**Aim of the exercise:** Please count how many lines below contain the word "counterclockwise" and give nothing but that figure.

**Task material:**
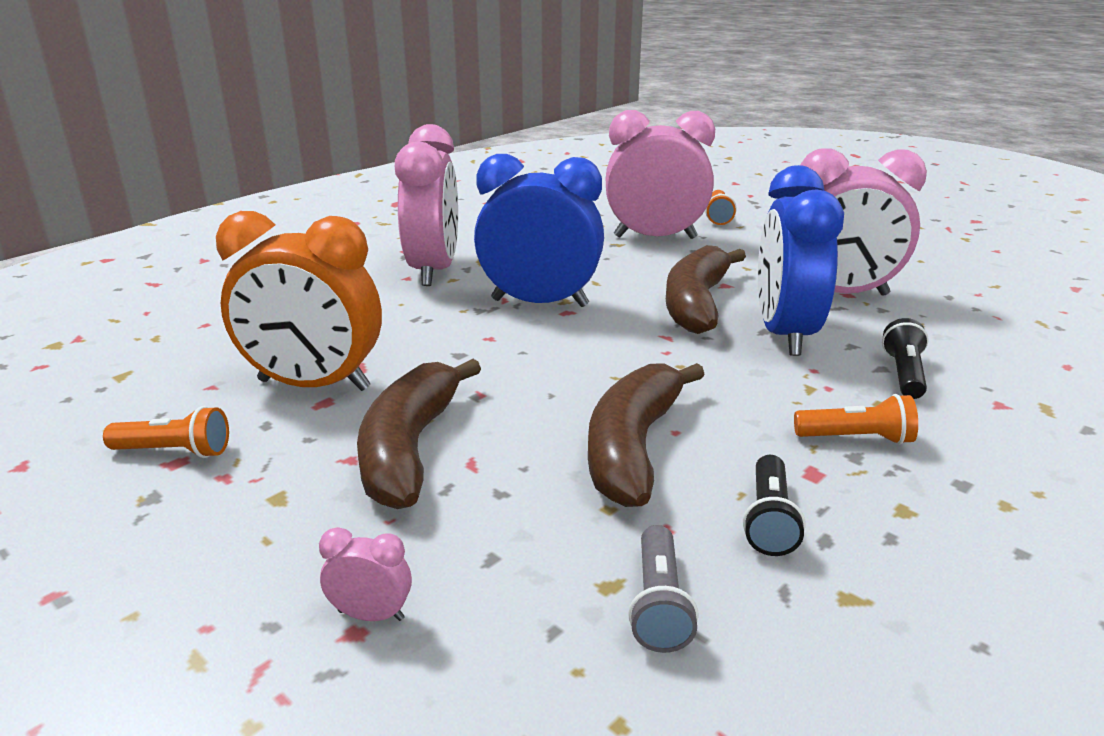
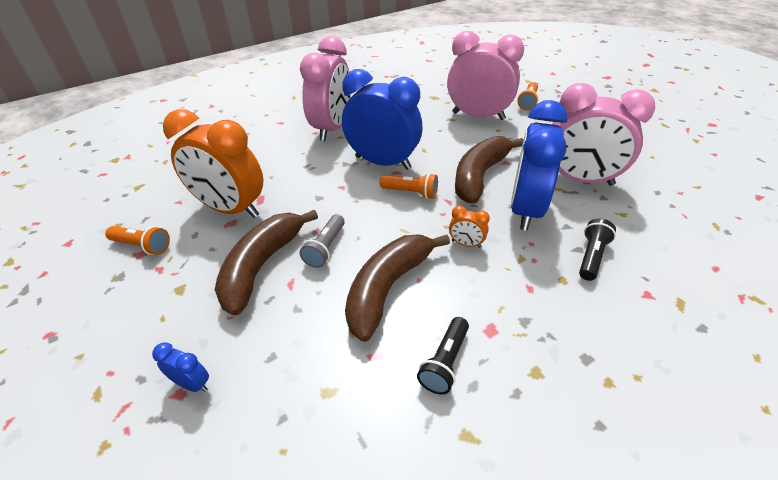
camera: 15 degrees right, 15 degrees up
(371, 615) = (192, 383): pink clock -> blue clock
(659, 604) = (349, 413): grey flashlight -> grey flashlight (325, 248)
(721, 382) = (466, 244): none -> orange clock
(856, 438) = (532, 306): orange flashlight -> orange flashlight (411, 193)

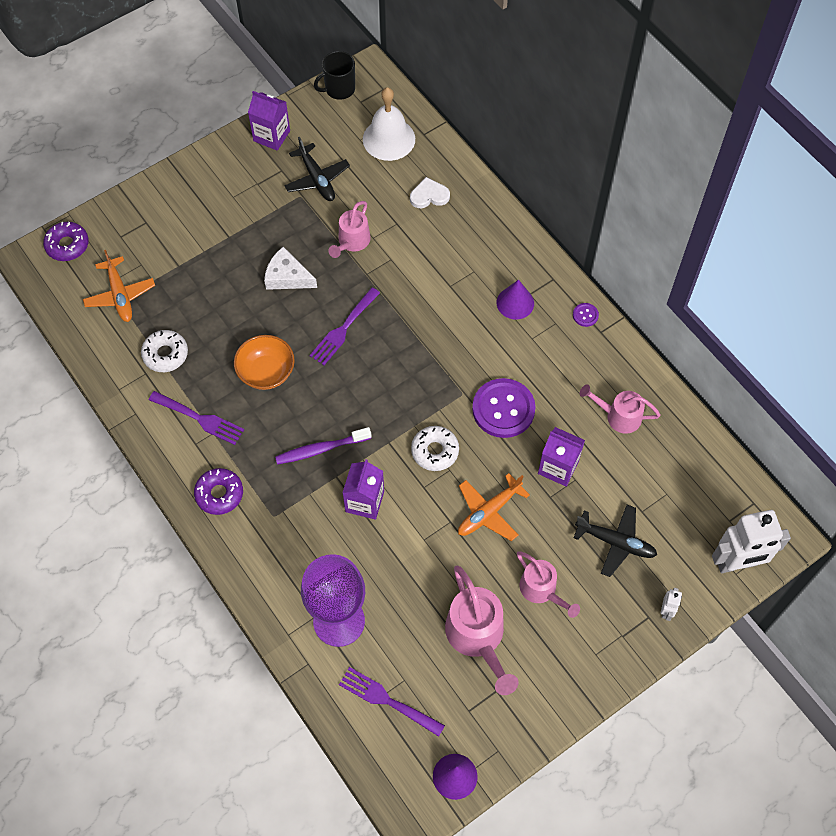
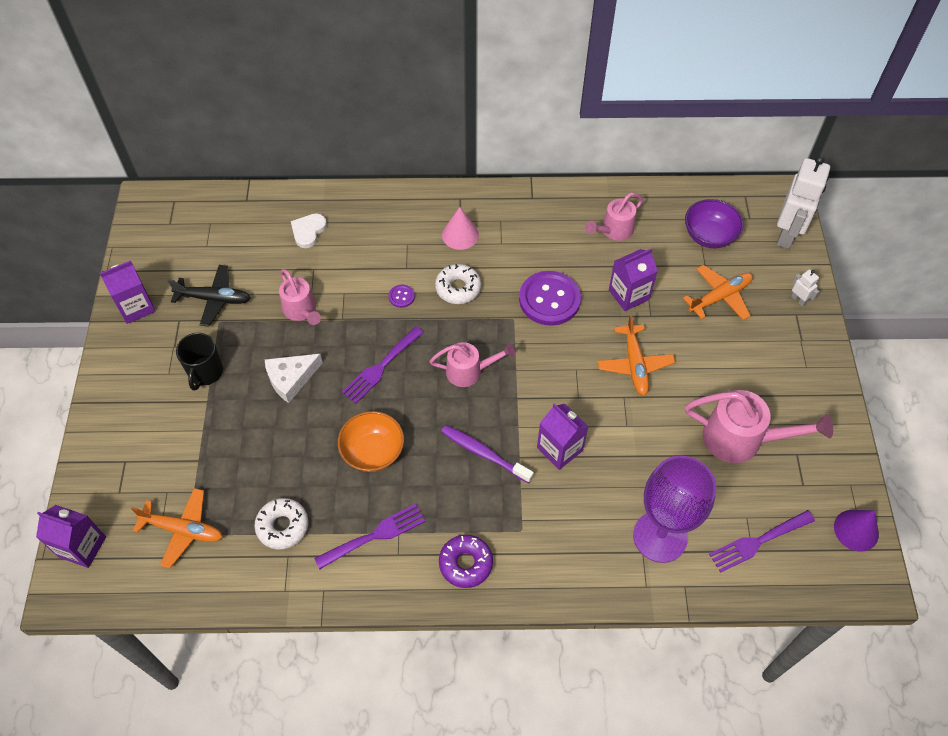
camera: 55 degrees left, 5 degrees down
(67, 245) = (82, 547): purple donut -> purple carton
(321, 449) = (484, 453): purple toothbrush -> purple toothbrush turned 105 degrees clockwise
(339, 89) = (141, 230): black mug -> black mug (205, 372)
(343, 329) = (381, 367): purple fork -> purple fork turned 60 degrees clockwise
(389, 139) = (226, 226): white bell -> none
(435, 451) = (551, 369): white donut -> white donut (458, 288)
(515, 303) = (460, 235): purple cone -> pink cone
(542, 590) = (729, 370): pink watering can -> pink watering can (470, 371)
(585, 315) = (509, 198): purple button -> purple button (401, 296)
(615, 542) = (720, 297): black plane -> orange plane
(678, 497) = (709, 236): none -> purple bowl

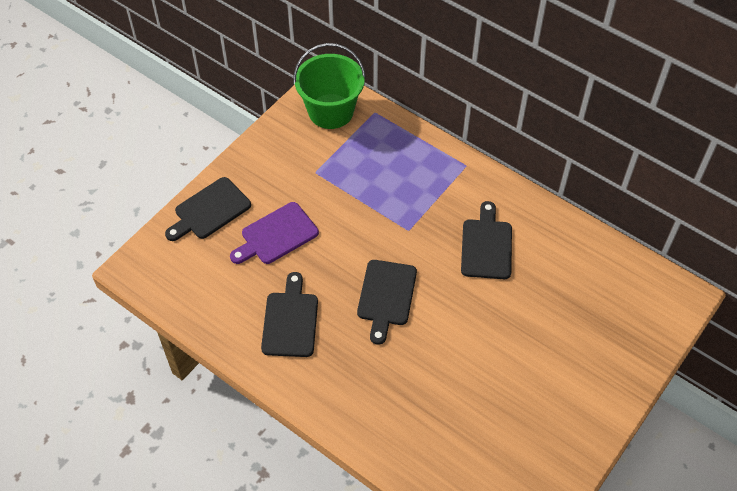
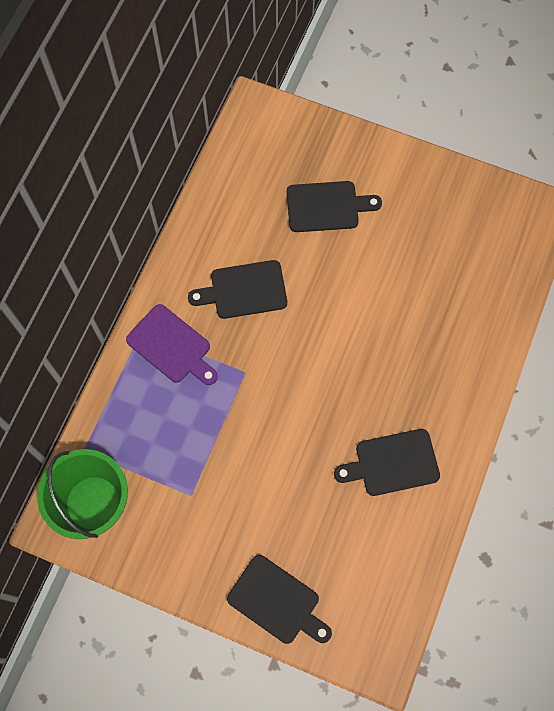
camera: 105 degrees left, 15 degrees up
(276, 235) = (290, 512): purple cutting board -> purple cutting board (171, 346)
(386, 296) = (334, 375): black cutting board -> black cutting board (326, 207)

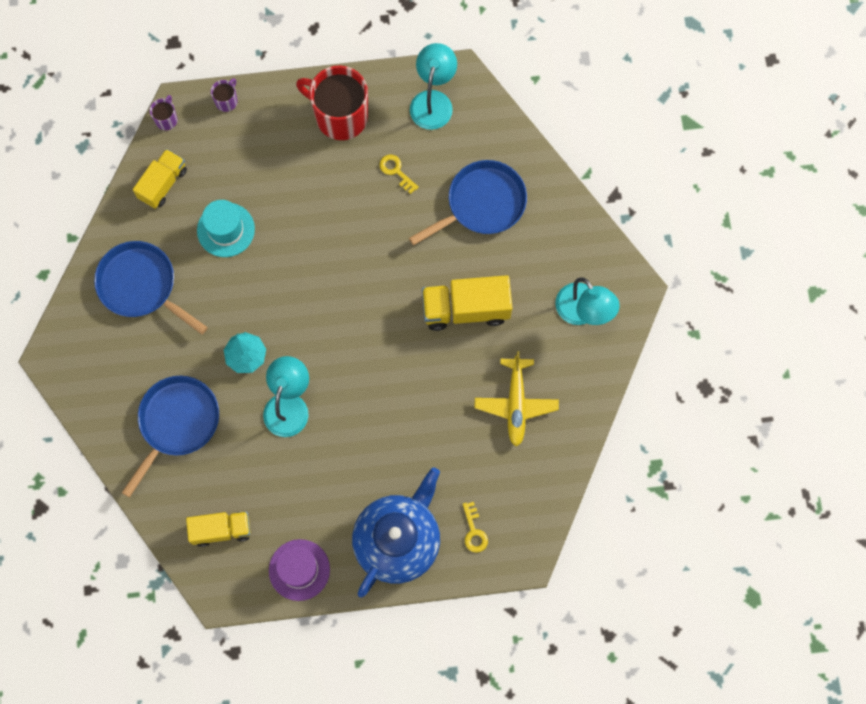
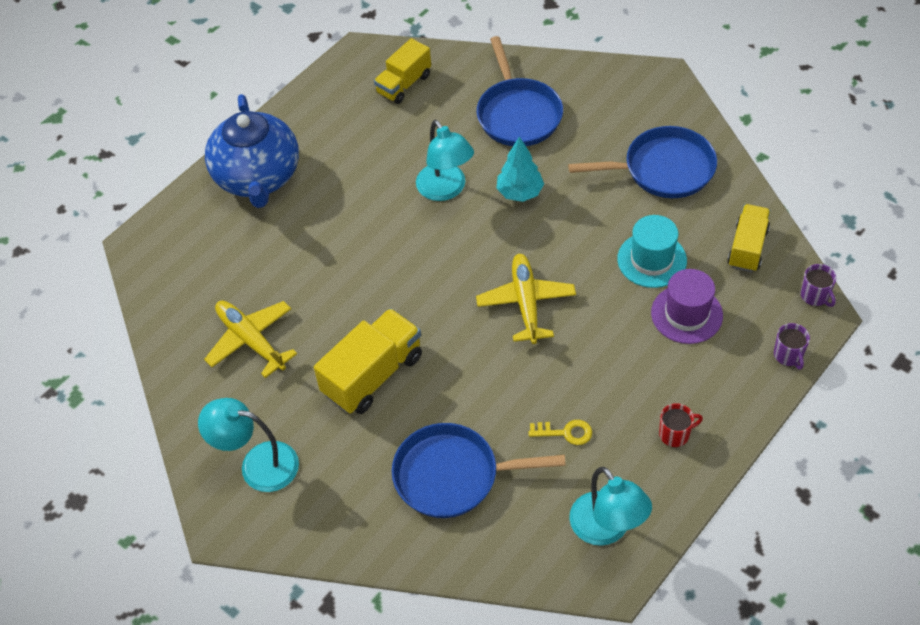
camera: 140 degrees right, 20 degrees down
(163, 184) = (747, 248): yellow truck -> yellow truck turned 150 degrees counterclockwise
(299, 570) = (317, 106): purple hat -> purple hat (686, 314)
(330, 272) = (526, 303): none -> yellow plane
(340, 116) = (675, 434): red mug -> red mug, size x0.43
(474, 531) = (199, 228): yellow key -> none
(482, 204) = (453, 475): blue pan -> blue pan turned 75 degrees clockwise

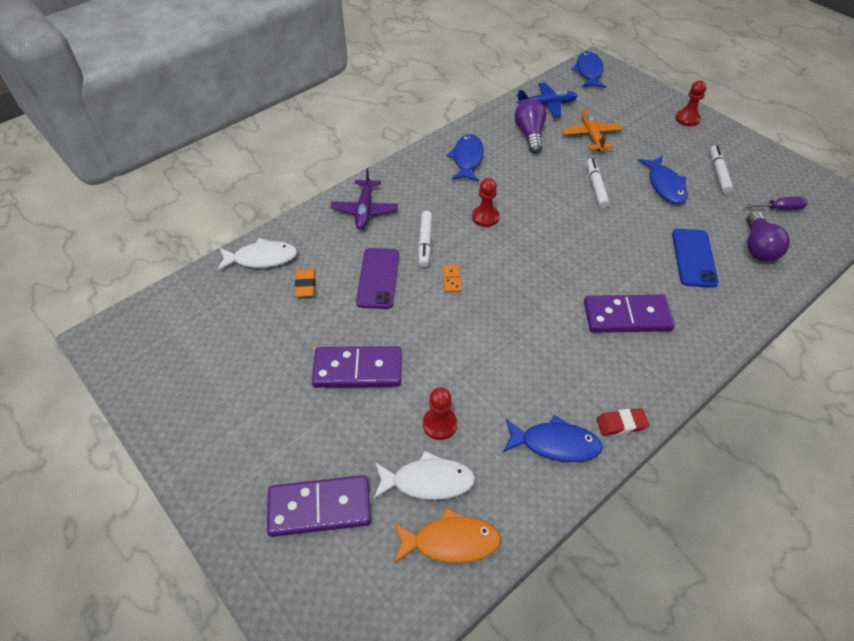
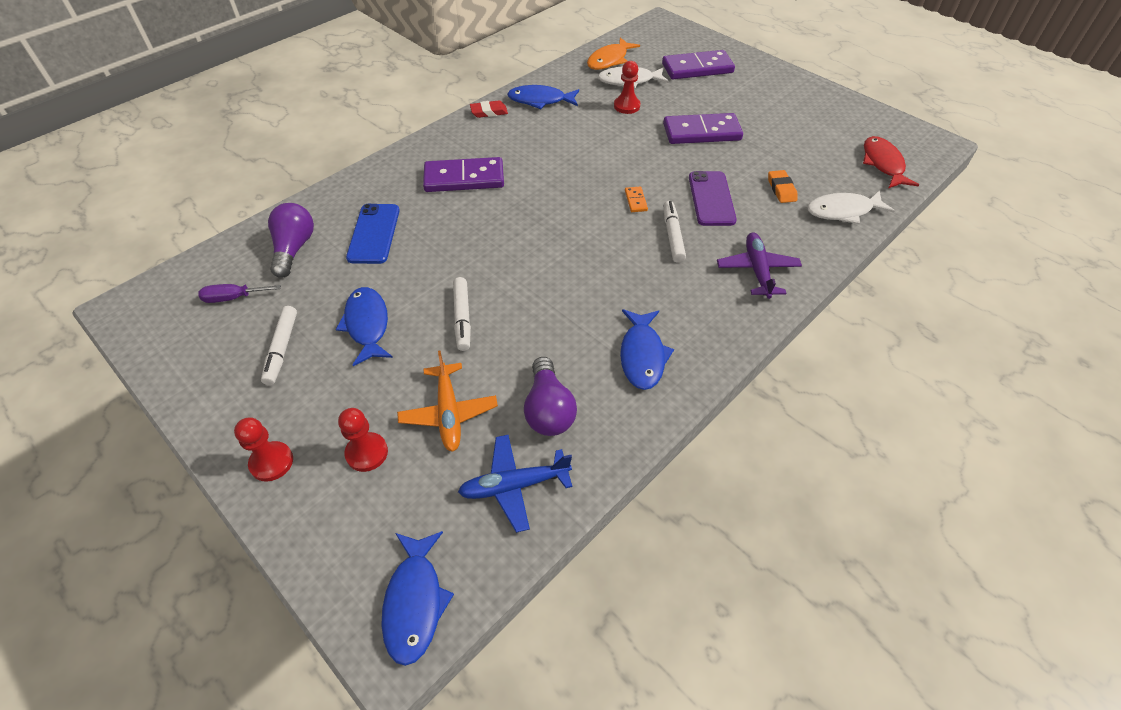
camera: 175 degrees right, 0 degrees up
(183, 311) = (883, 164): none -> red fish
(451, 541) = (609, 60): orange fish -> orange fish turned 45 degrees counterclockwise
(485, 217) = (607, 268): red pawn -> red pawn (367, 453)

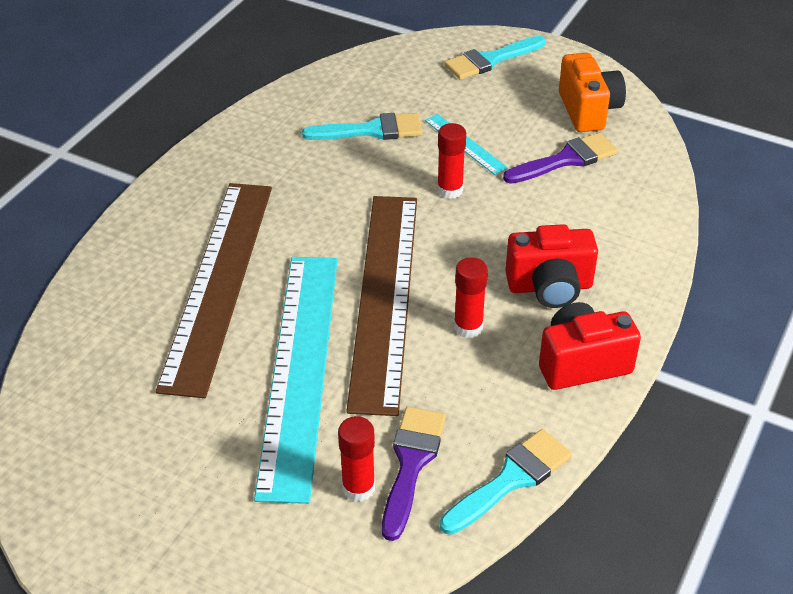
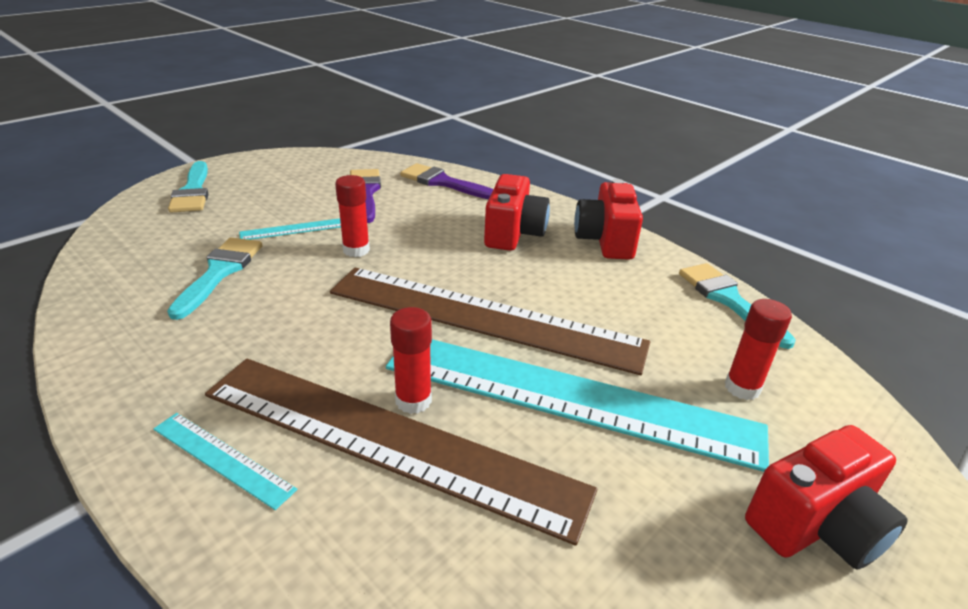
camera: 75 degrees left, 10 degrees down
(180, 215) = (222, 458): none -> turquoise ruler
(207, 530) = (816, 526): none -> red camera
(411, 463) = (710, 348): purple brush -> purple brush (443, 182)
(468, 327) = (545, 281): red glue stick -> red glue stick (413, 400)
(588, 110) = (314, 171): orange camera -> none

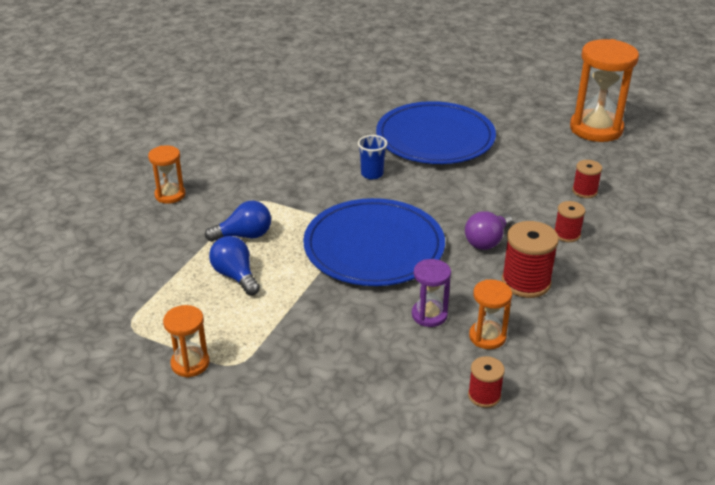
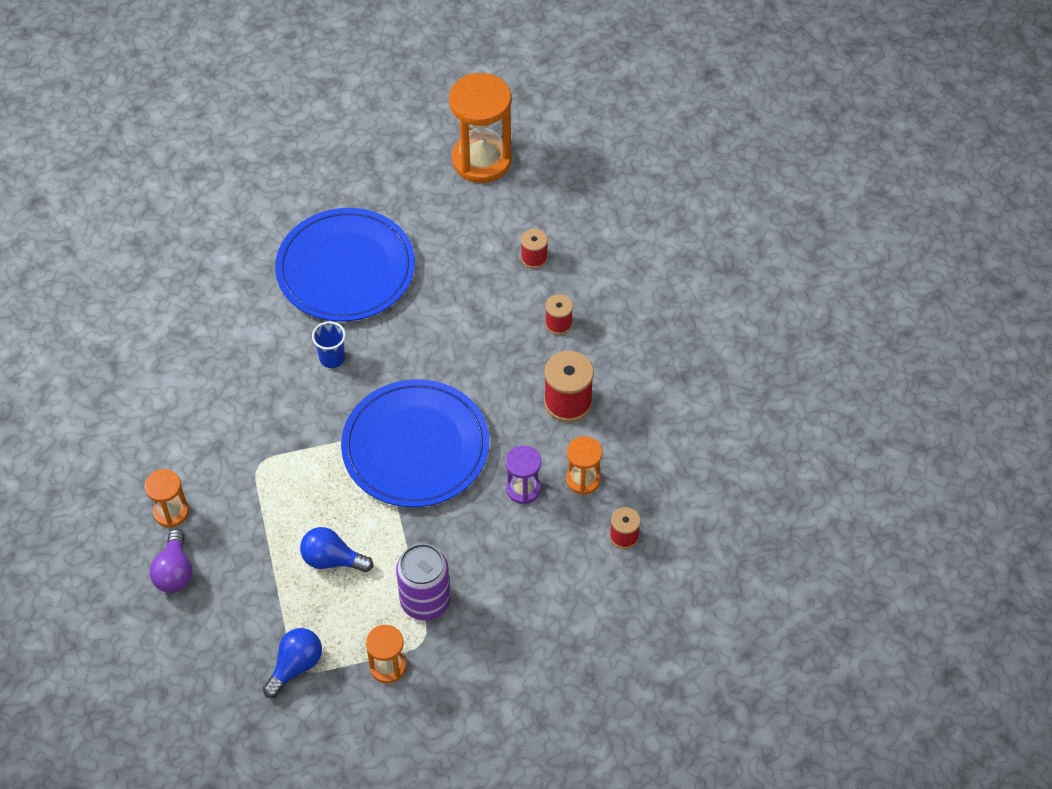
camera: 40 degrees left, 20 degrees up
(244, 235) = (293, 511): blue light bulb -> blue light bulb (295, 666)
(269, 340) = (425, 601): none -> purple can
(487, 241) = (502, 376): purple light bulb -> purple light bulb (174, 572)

**Task result:** 2